Structured diff data
^^^^^^^^^^^^^^^^
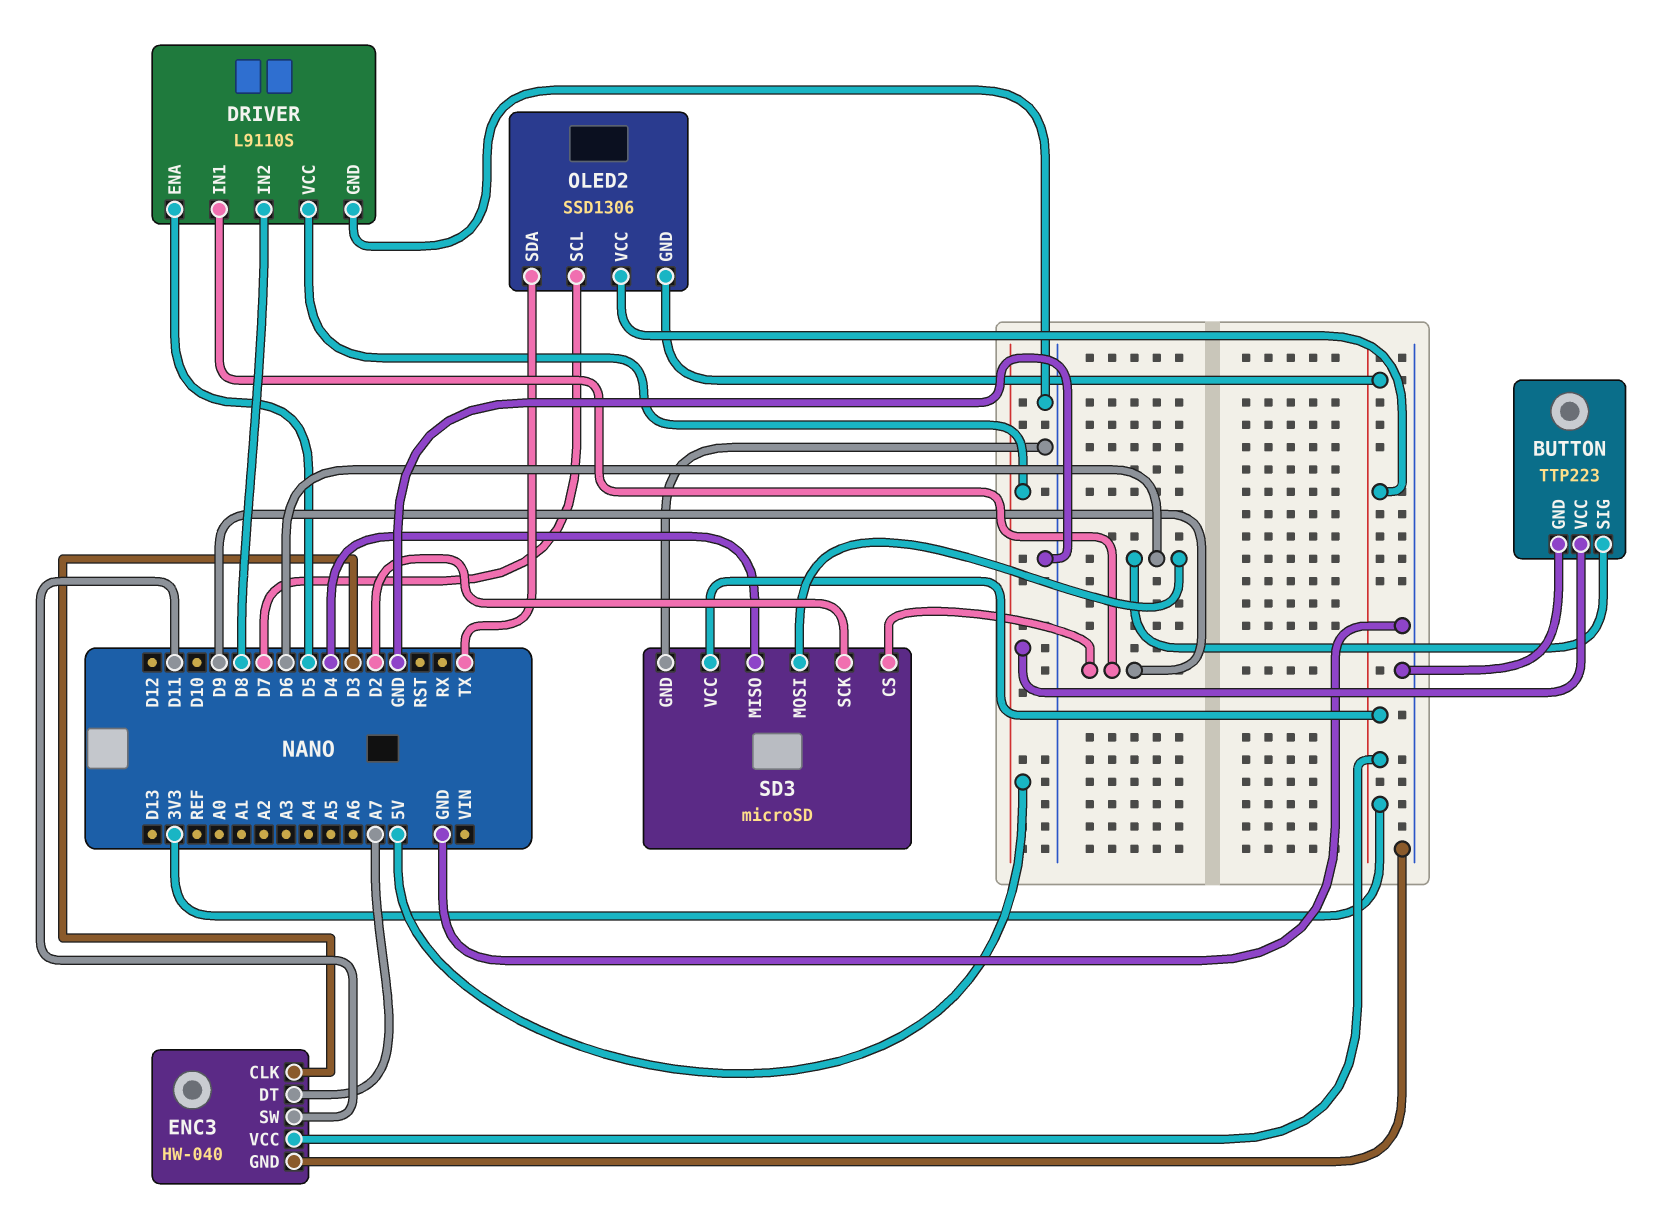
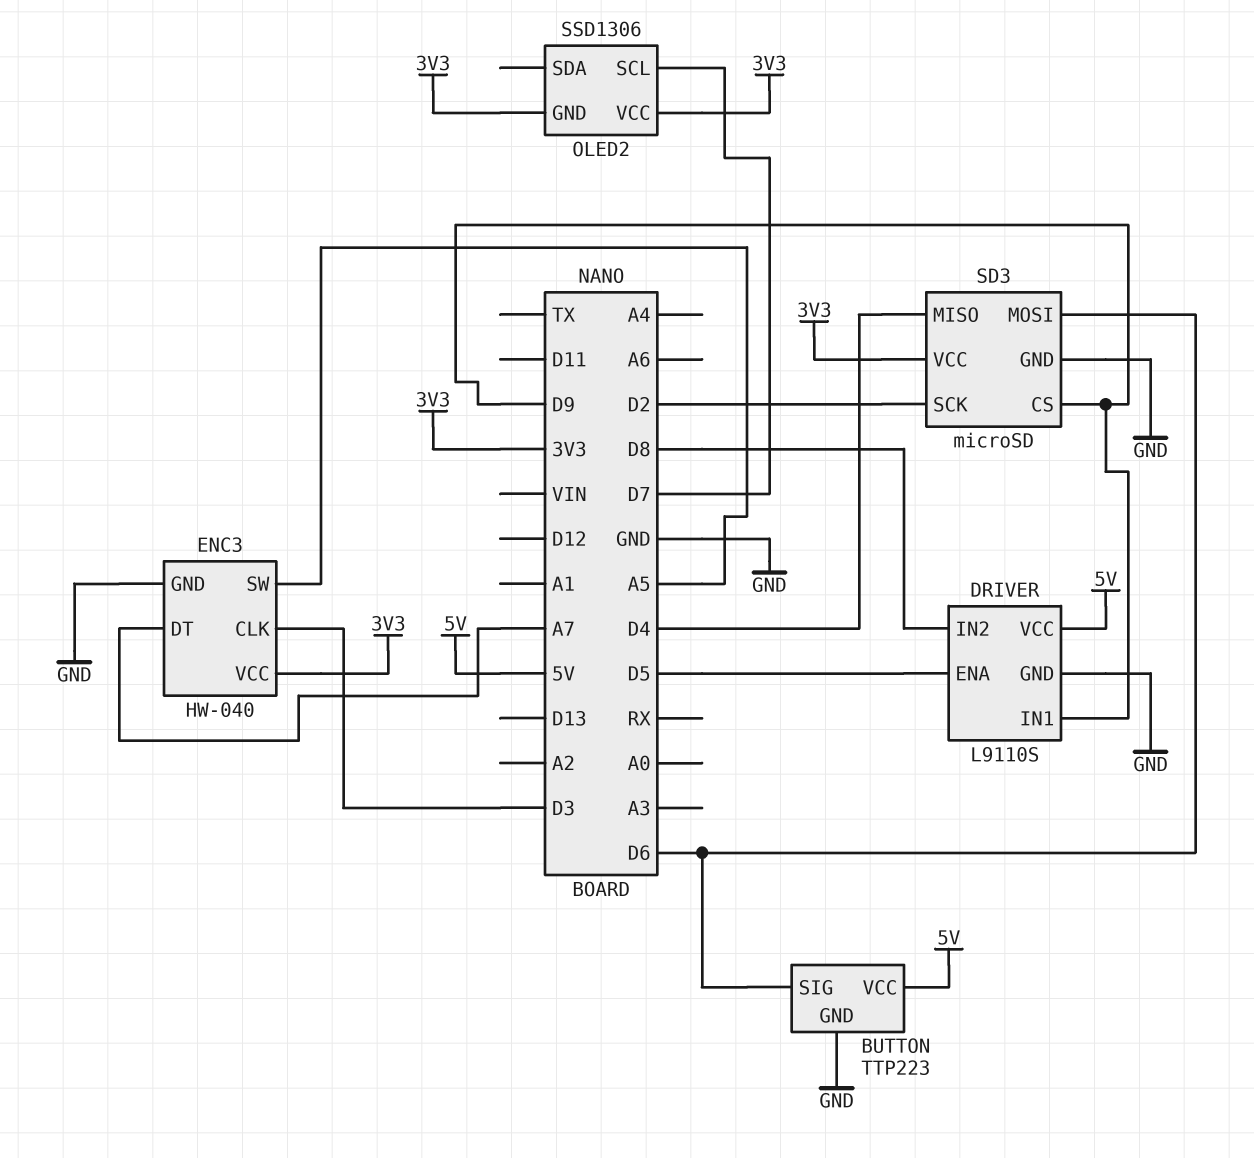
ENC3 pin SW: D11 -> A5
OLED2 pin SDA: TX -> none

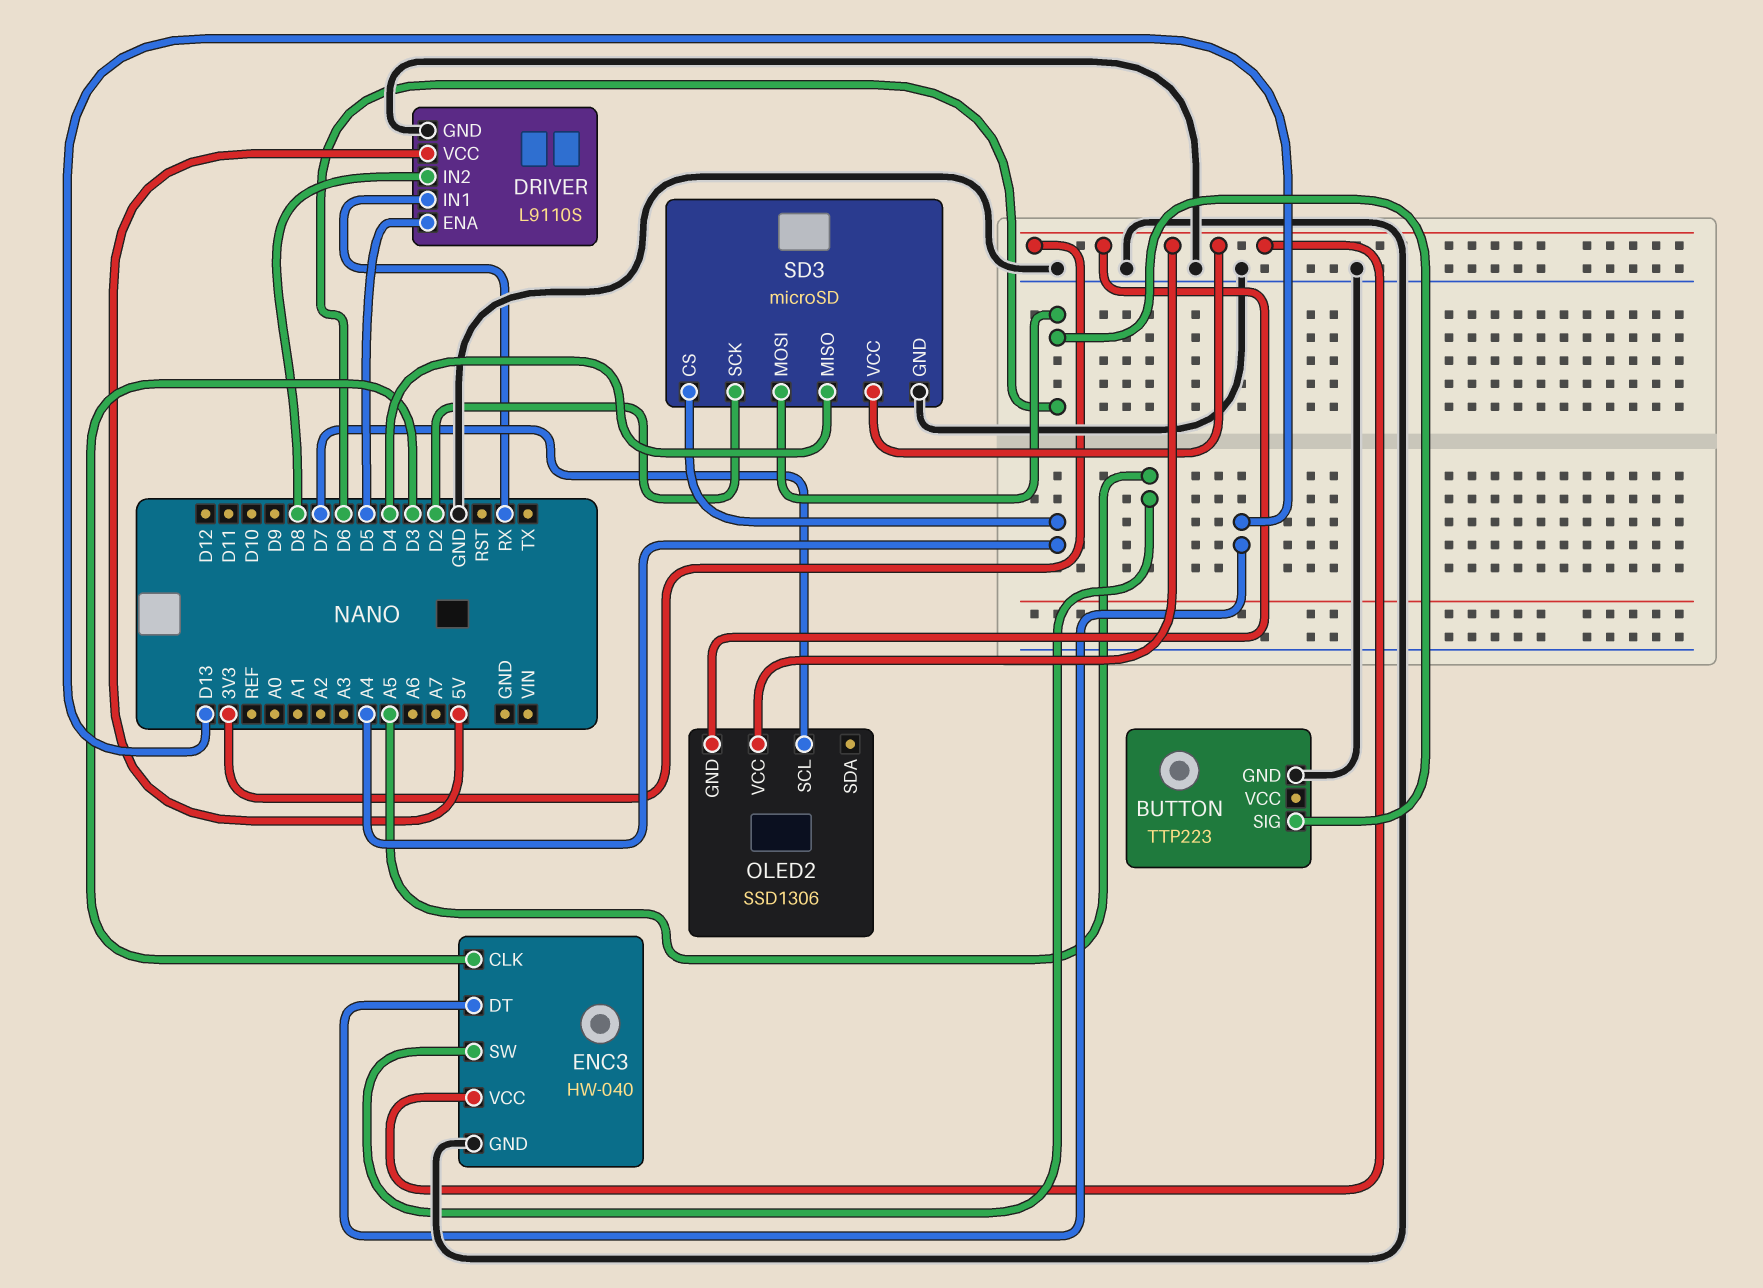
BUTTON pin VCC: 5V -> none
DRIVER pin IN1: D9 -> RX
ENC3 pin DT: A7 -> D13
SD3 pin CS: D9 -> A4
^^^^^^^^^^^^^^^^
* [Exercise directions] The lines of the records that contain the string "none" should be located and copied.

* [Problem solution]
OLED2 pin SDA: TX -> none
BUTTON pin VCC: 5V -> none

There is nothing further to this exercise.